--- Provided data Enclosed Below ---
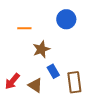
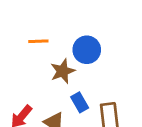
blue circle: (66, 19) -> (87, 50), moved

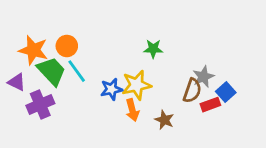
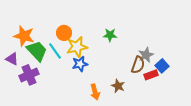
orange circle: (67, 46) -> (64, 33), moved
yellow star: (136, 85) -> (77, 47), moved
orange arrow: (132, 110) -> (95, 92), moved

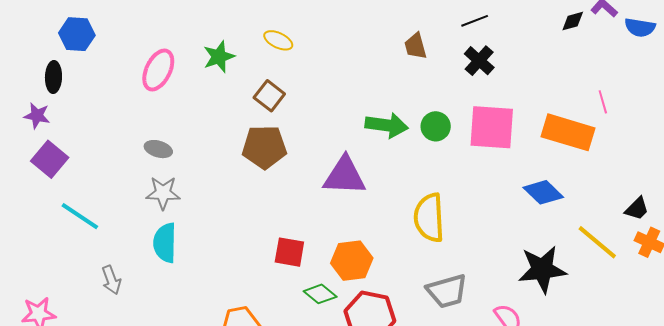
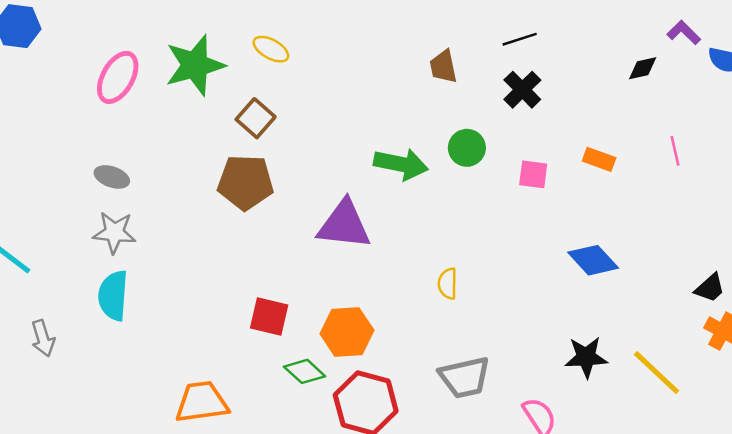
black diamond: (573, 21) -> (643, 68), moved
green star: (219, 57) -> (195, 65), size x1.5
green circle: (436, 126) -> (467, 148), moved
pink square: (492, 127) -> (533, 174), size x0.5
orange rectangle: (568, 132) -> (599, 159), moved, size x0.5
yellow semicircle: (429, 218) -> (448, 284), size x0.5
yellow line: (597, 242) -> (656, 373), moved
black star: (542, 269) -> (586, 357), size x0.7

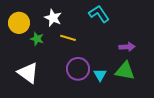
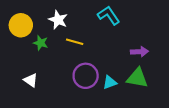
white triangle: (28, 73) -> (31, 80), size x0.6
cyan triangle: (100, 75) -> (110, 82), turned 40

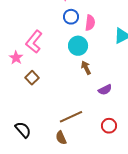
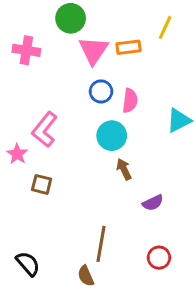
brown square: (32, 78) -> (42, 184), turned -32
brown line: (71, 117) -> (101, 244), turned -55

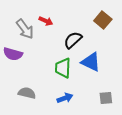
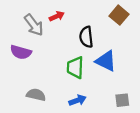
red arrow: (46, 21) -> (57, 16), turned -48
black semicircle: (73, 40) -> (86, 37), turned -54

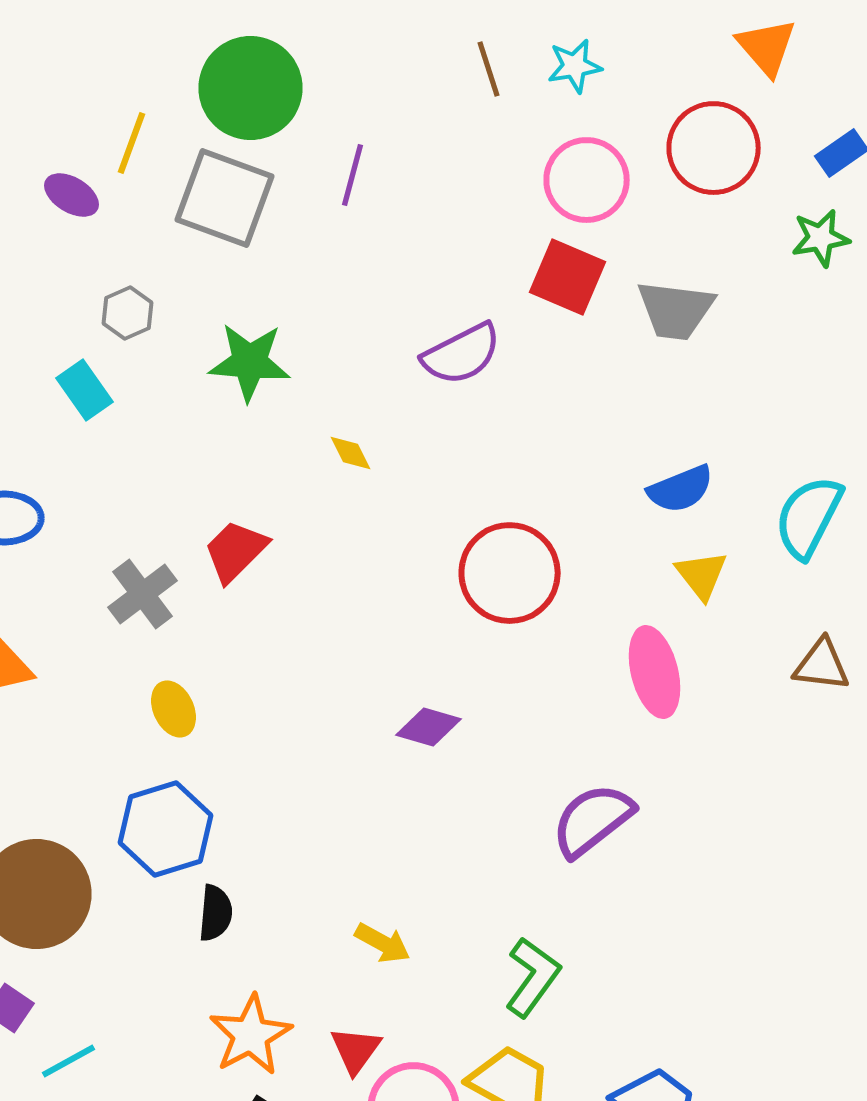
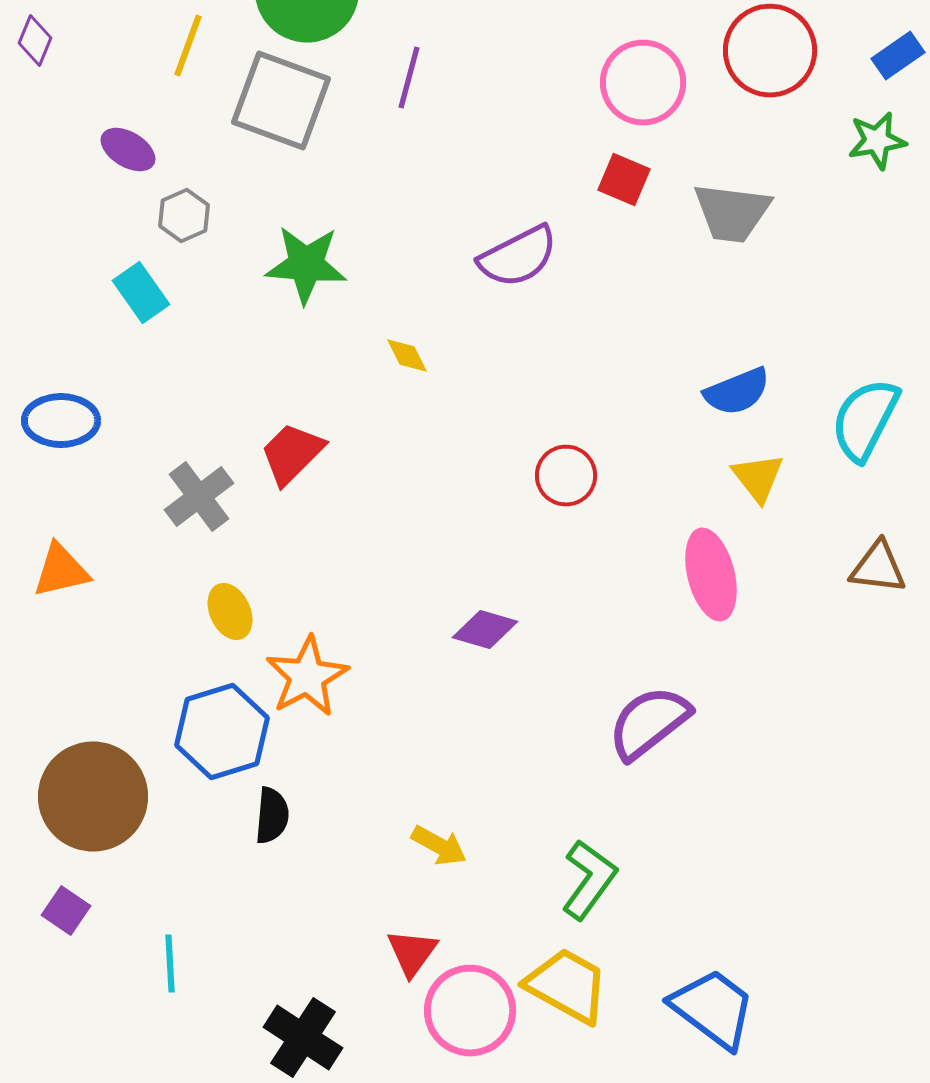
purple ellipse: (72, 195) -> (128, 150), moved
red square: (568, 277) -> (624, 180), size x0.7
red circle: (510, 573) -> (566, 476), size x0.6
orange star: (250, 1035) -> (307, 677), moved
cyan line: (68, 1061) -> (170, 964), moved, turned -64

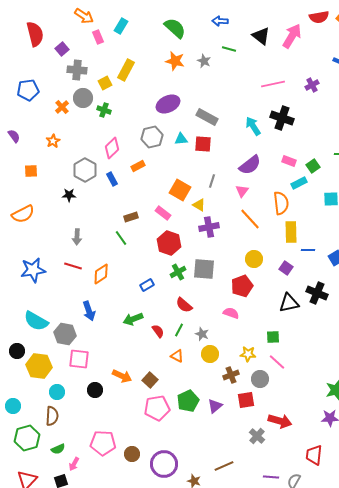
--- End of Enclosed Provided data ---
--- Provided data Enclosed Below ---
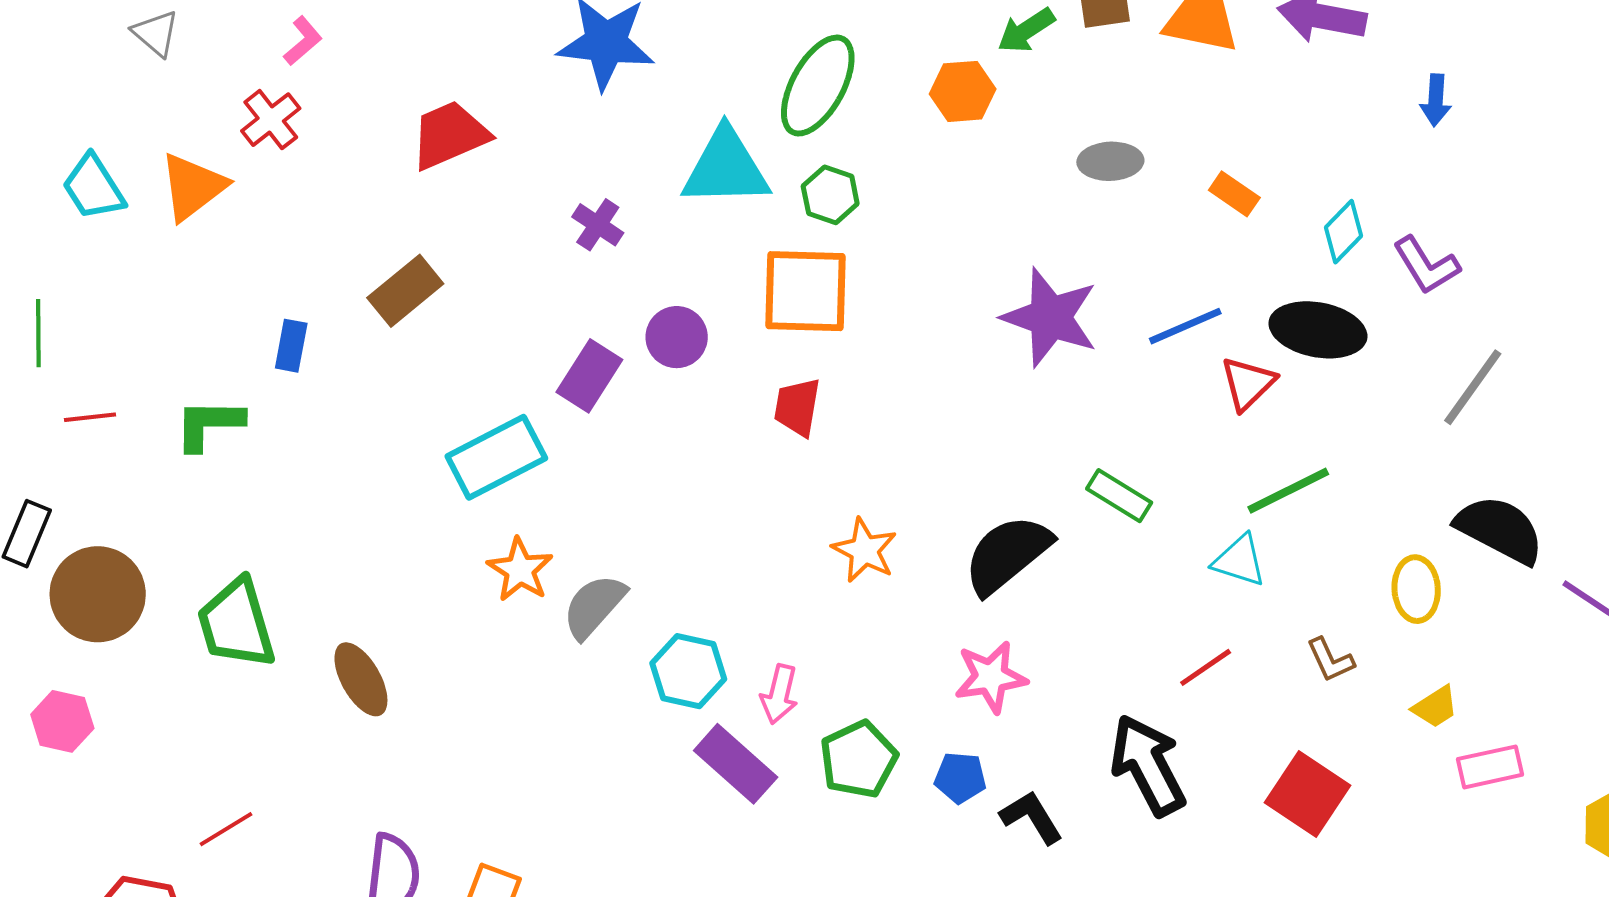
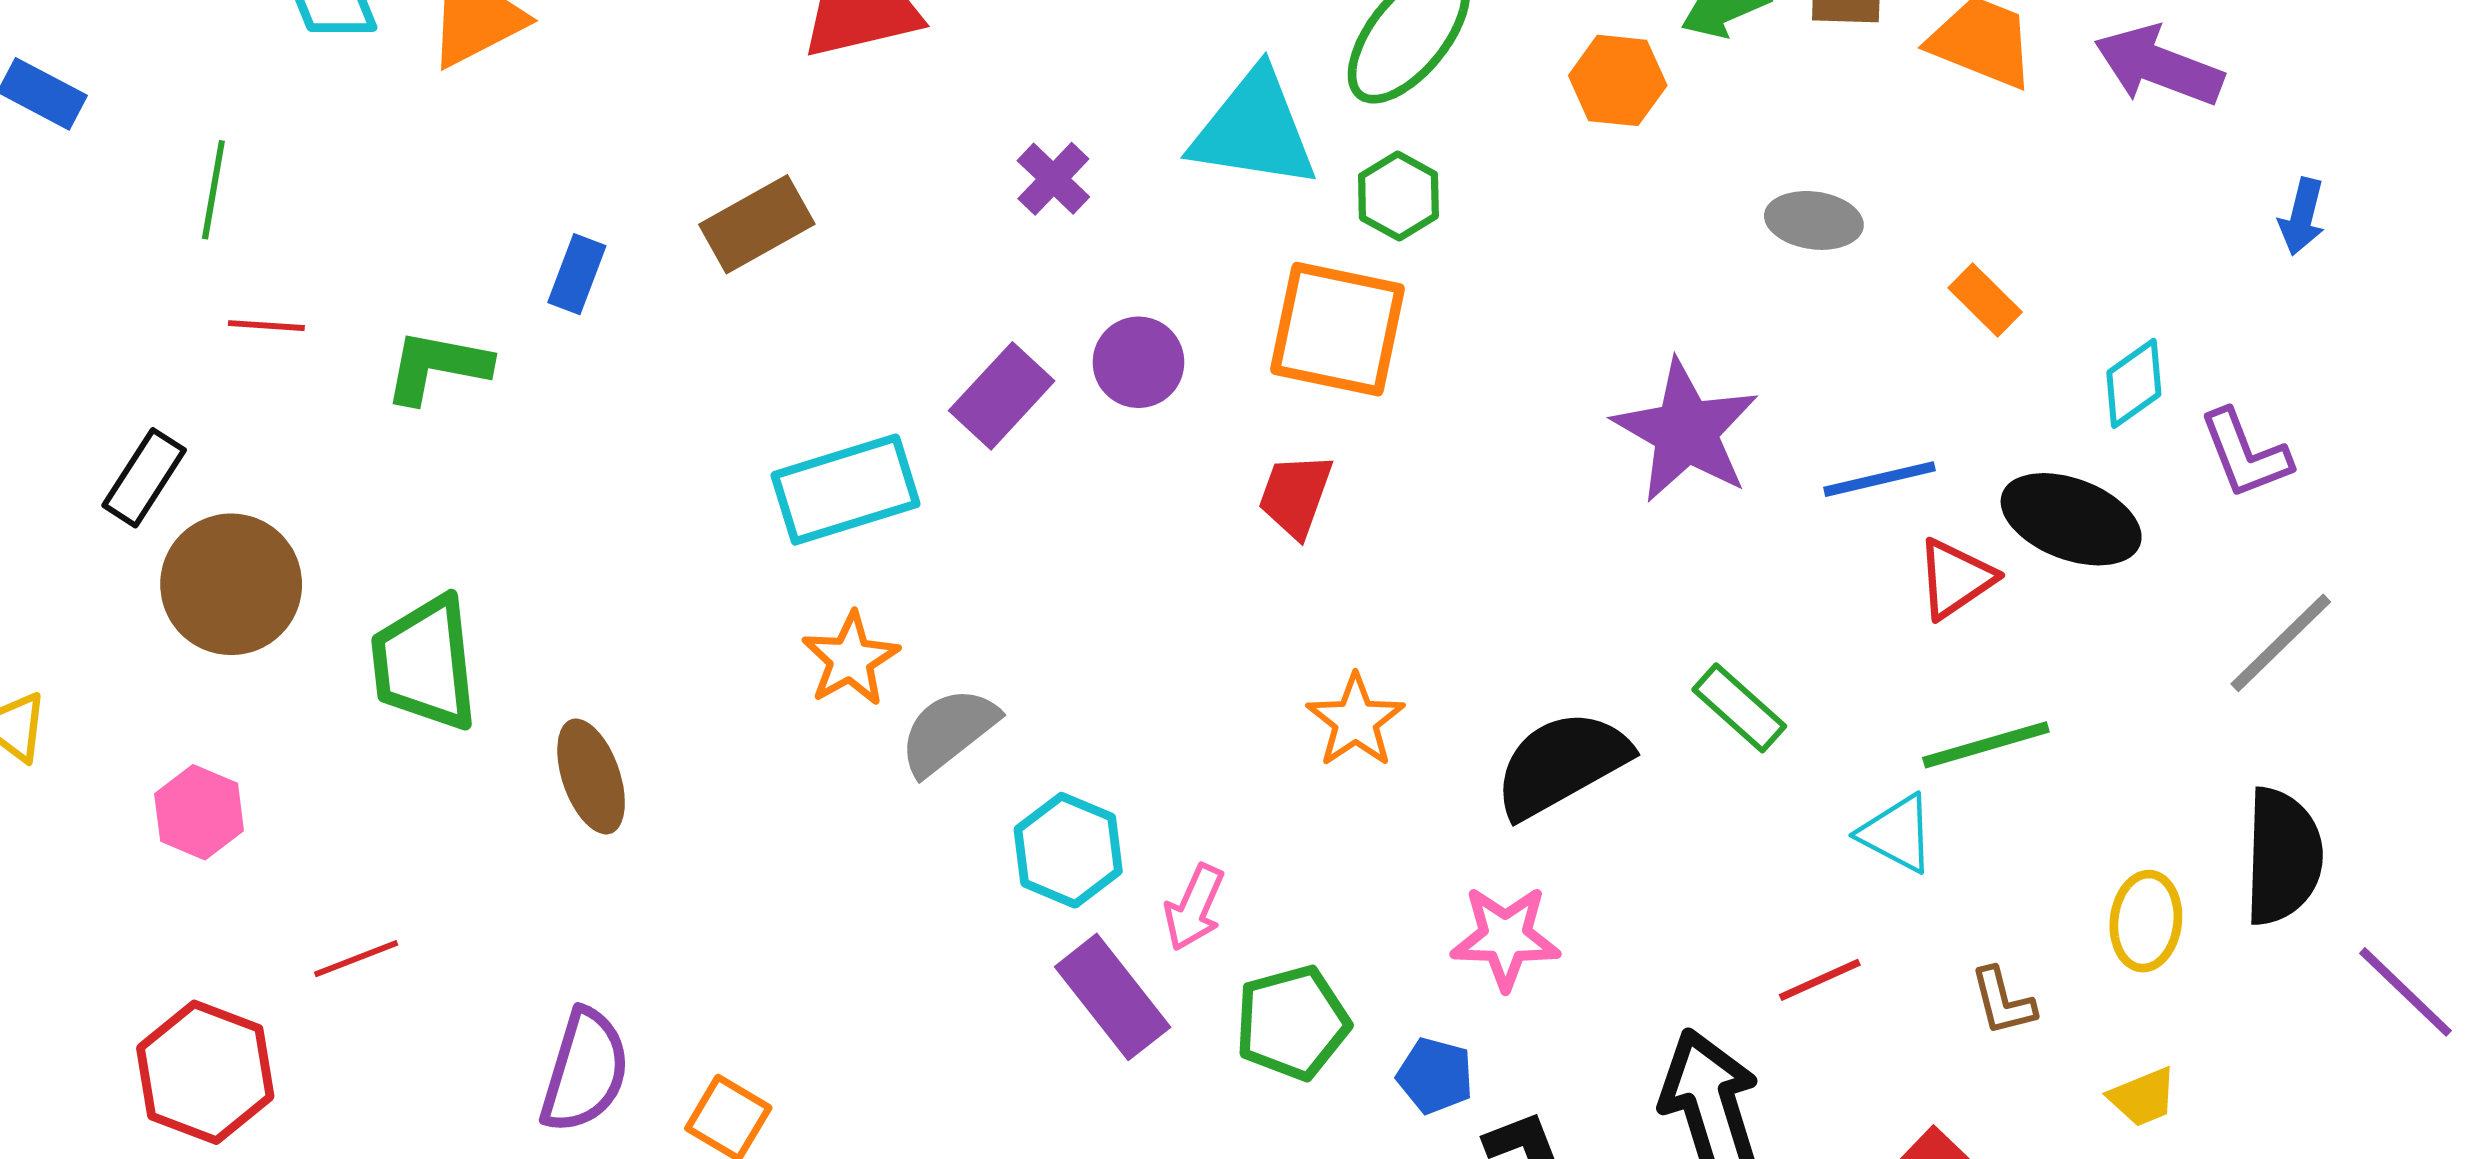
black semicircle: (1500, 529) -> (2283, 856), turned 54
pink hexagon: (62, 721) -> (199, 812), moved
--- End of Enclosed Provided data ---
--- Provided data Enclosed Below ---
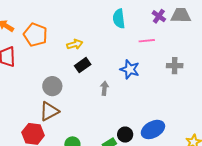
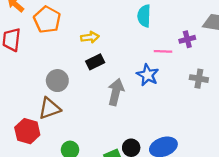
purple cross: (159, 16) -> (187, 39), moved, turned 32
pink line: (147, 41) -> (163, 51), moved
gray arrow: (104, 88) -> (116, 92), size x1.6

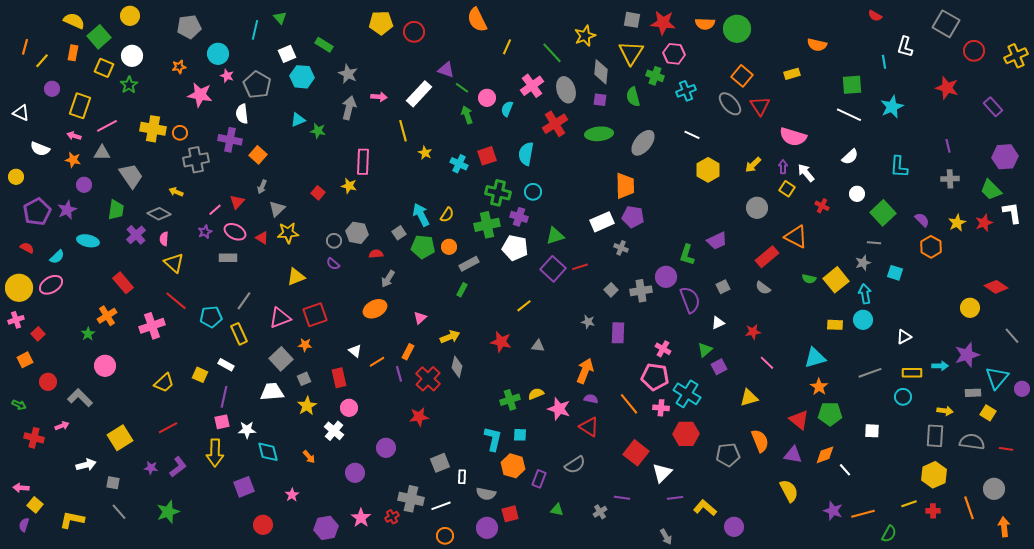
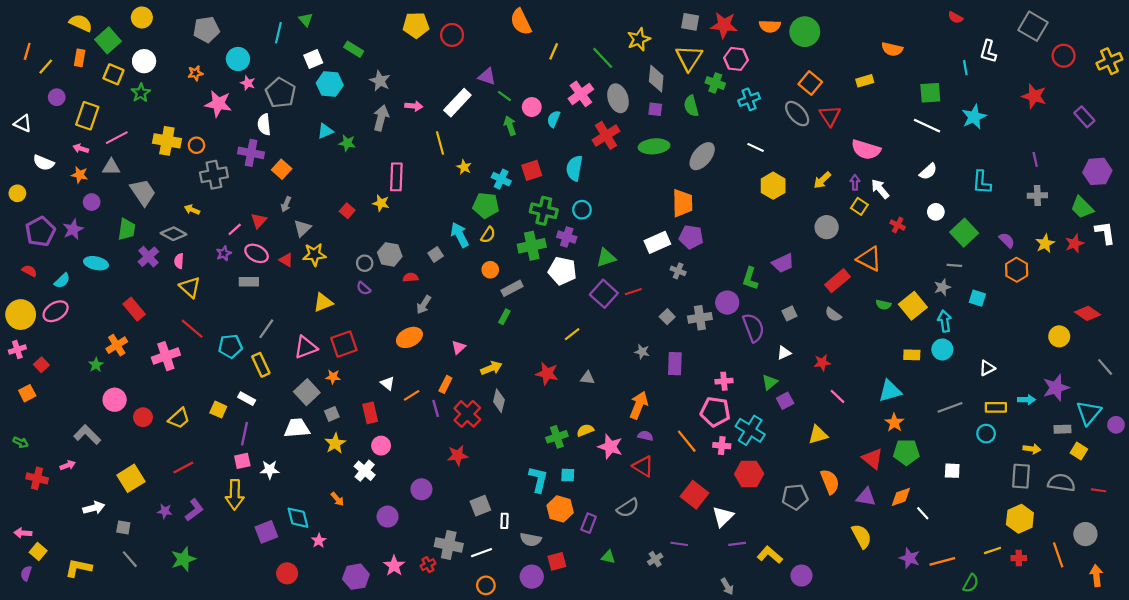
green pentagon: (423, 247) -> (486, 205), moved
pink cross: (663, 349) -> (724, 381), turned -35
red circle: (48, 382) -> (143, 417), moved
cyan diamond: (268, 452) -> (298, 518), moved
--- End of Enclosed Provided data ---
Brief => Everything above from the line with "orange rectangle: (568, 132)" through the line with "brown line: (71, 117)" should be retyped exactly, and nothing else; omit pictures.

Task output =>
orange rectangle: (568, 132) -> (599, 159), moved, size x0.5
yellow semicircle: (429, 218) -> (448, 284), size x0.5
yellow line: (597, 242) -> (656, 373), moved
black star: (542, 269) -> (586, 357), size x0.7

white triangle: (28, 73) -> (31, 80), size x0.6
cyan triangle: (100, 75) -> (110, 82), turned 40

brown square: (32, 78) -> (42, 184), turned -32
brown line: (71, 117) -> (101, 244), turned -55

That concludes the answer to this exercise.